Excerpted records below:
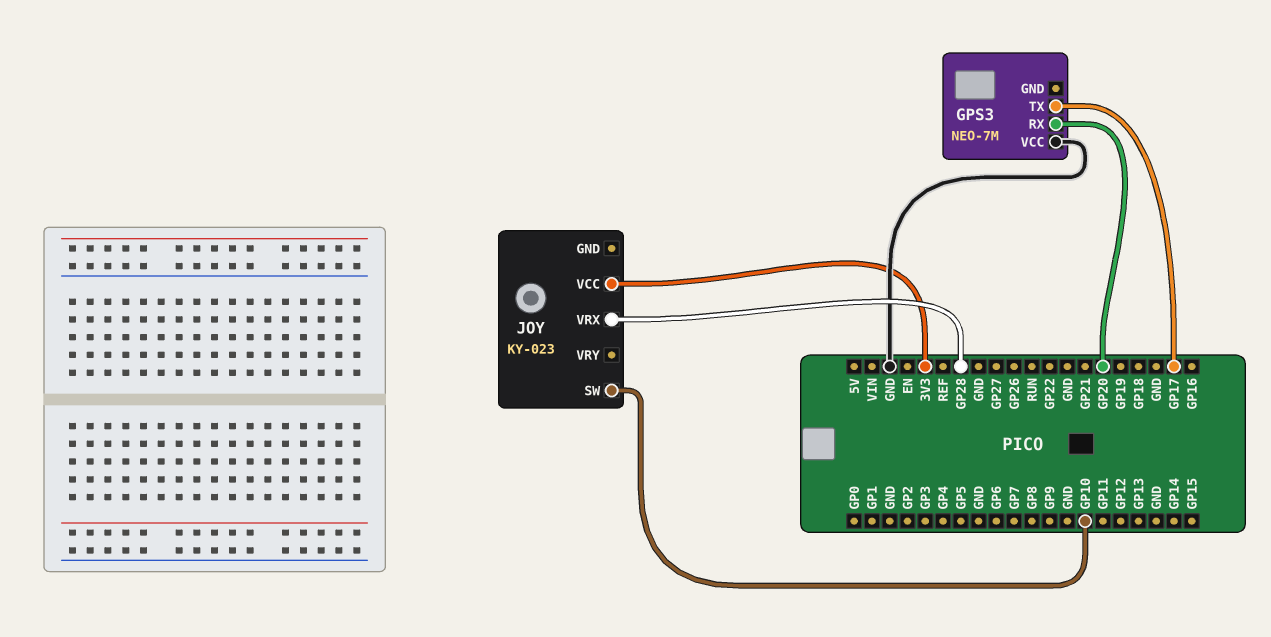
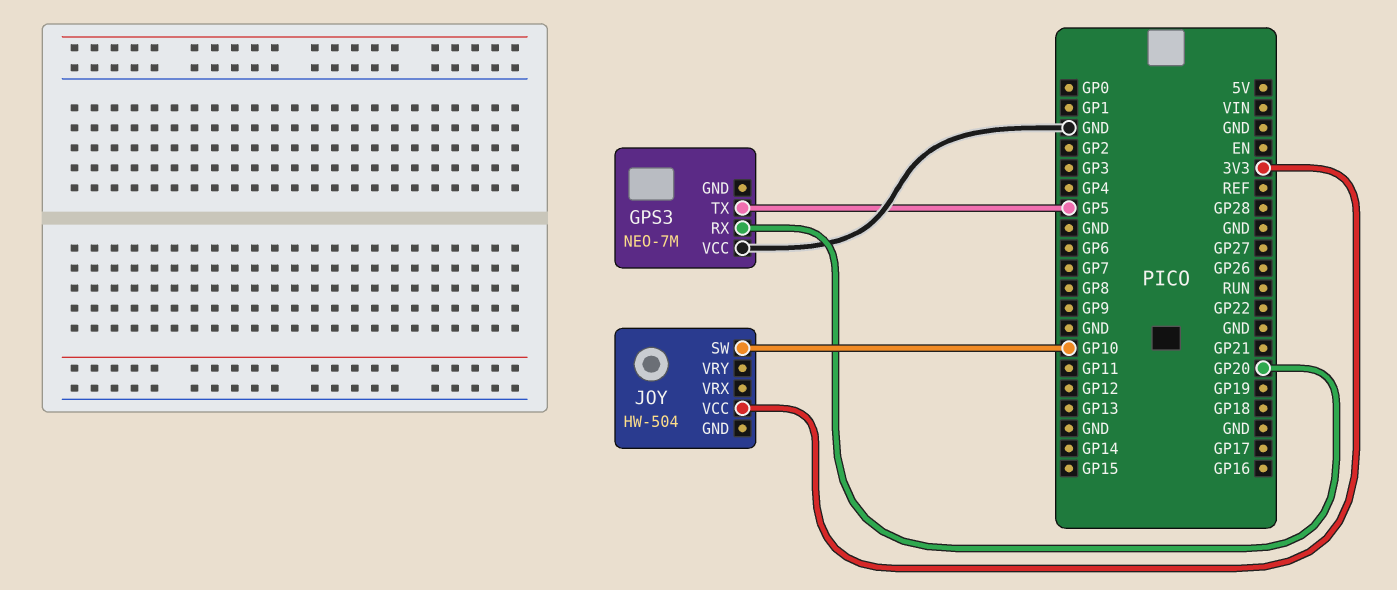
GPS3 pin TX: GP17 -> GP5
JOY: KY-023 -> HW-504
JOY pin VRX: GP28 -> none

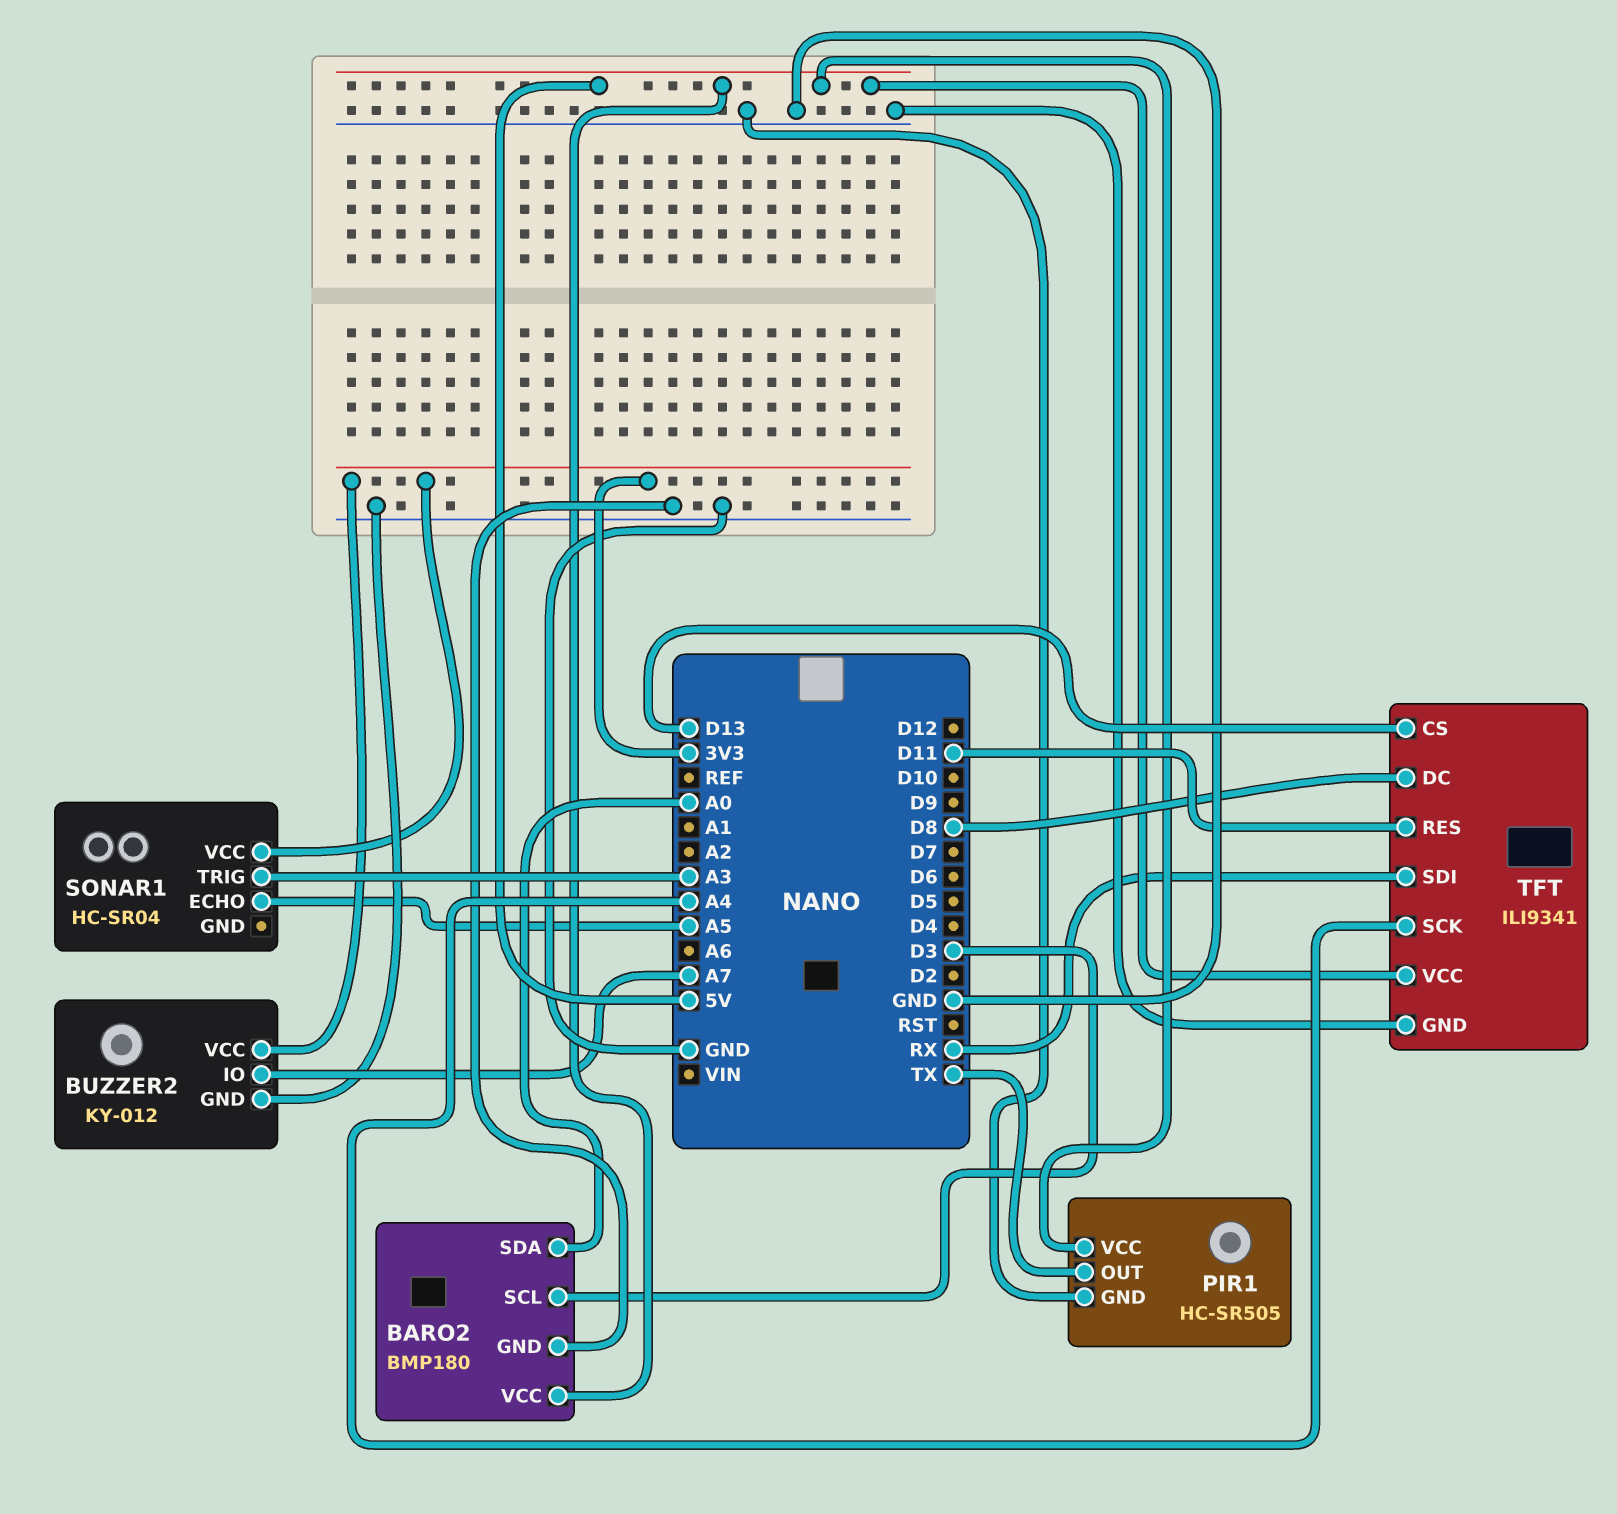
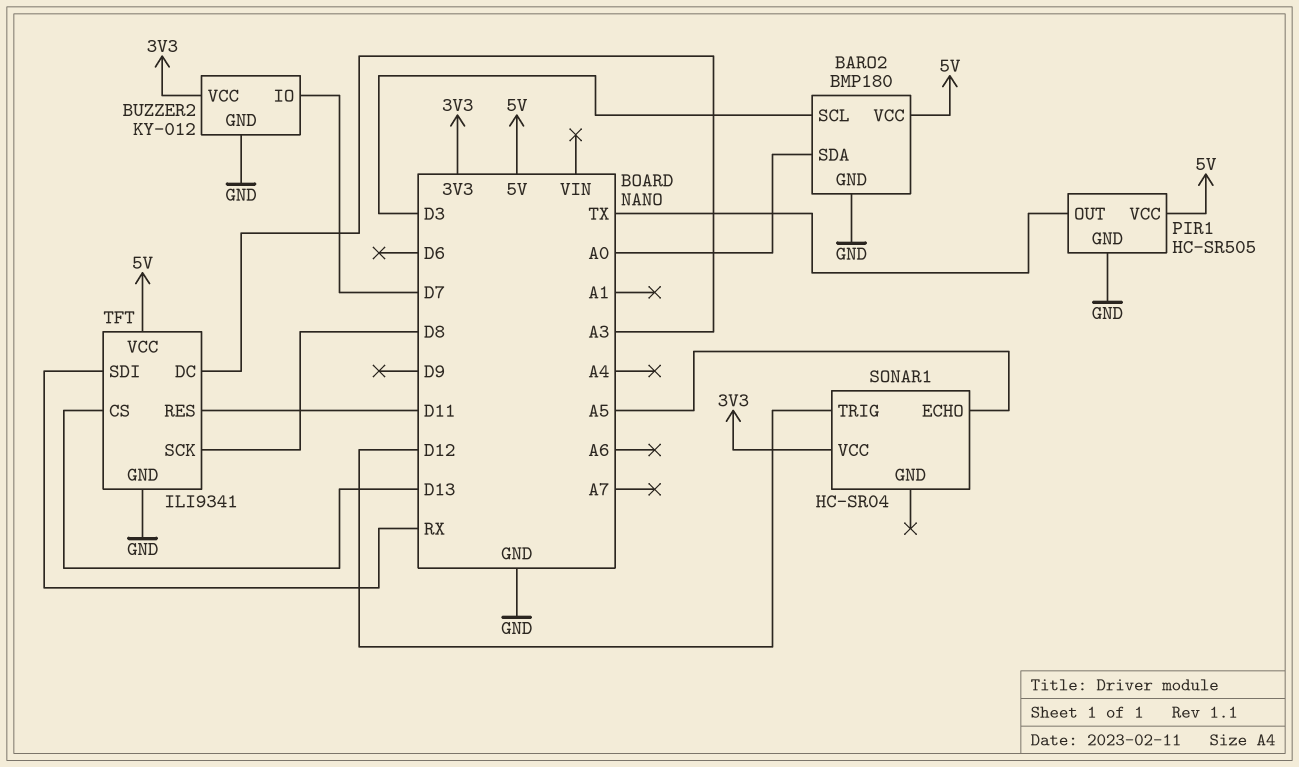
BUZZER2 pin IO: A7 -> D7
SONAR1 pin TRIG: A3 -> D12
TFT pin DC: D8 -> A3
TFT pin SCK: A4 -> D8

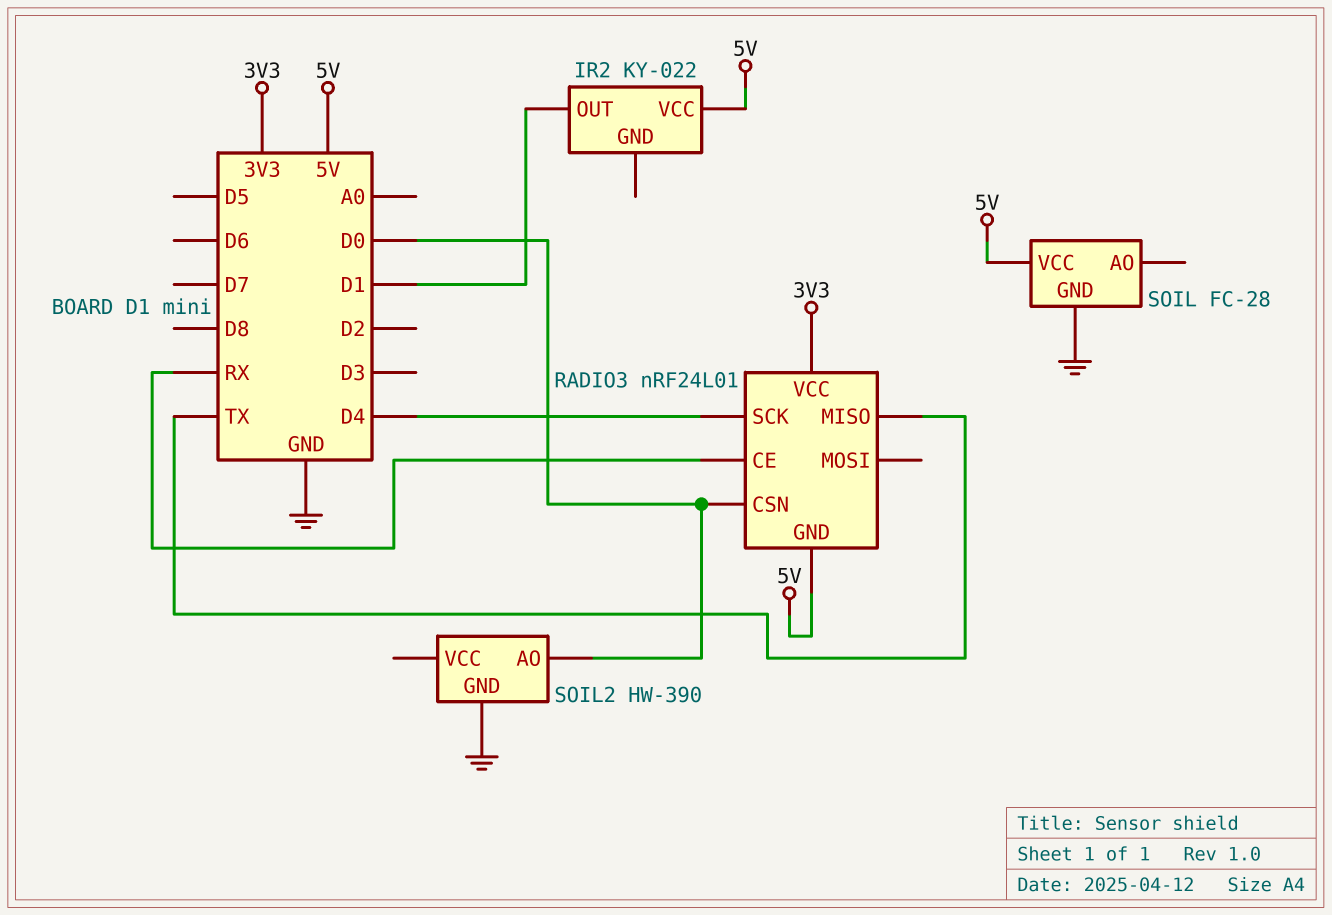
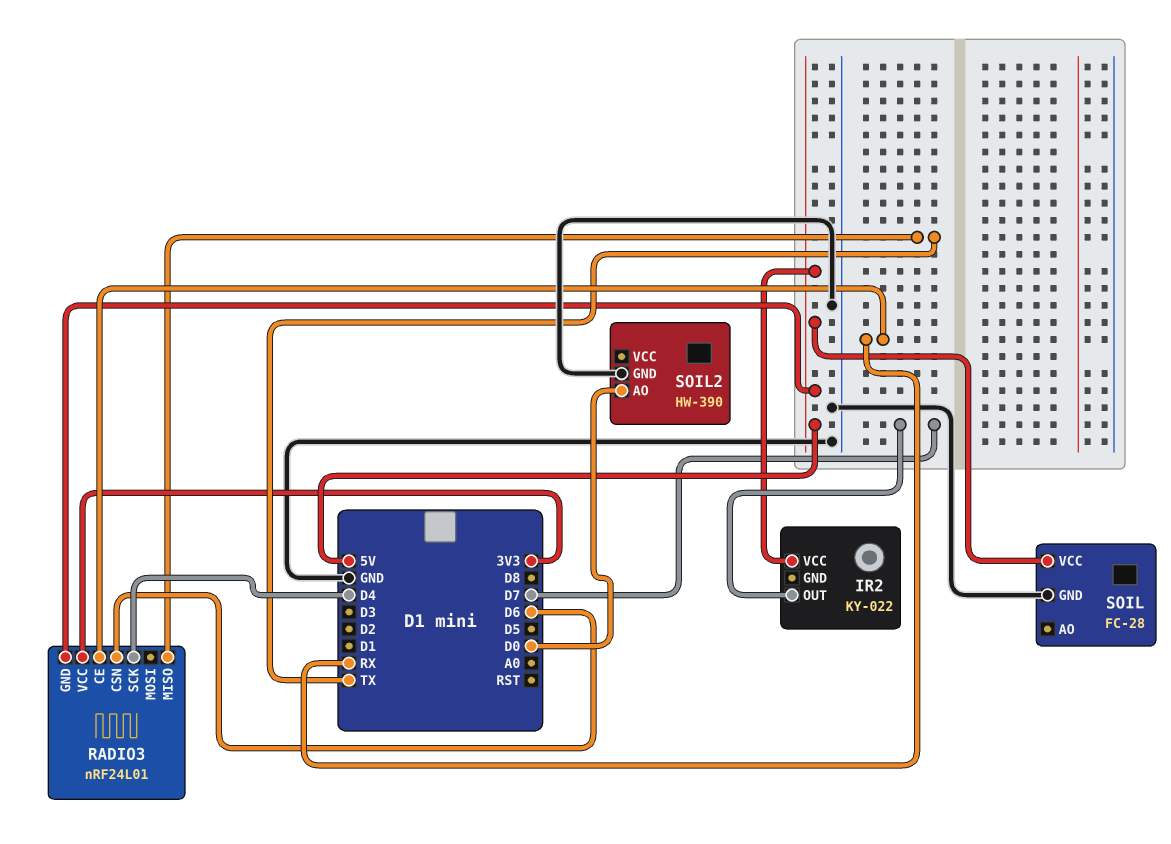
IR2 pin OUT: D1 -> D7
RADIO3 pin CSN: D0 -> D6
End of Excerpted records.
What to produce:
Using the data above, print every line exactly, omitting pictures.

Answer to the exercise:
GPS3 pin TX: GP17 -> GP5
JOY: KY-023 -> HW-504
JOY pin VRX: GP28 -> none

BUZZER2 pin IO: A7 -> D7
SONAR1 pin TRIG: A3 -> D12
TFT pin DC: D8 -> A3
TFT pin SCK: A4 -> D8

IR2 pin OUT: D1 -> D7
RADIO3 pin CSN: D0 -> D6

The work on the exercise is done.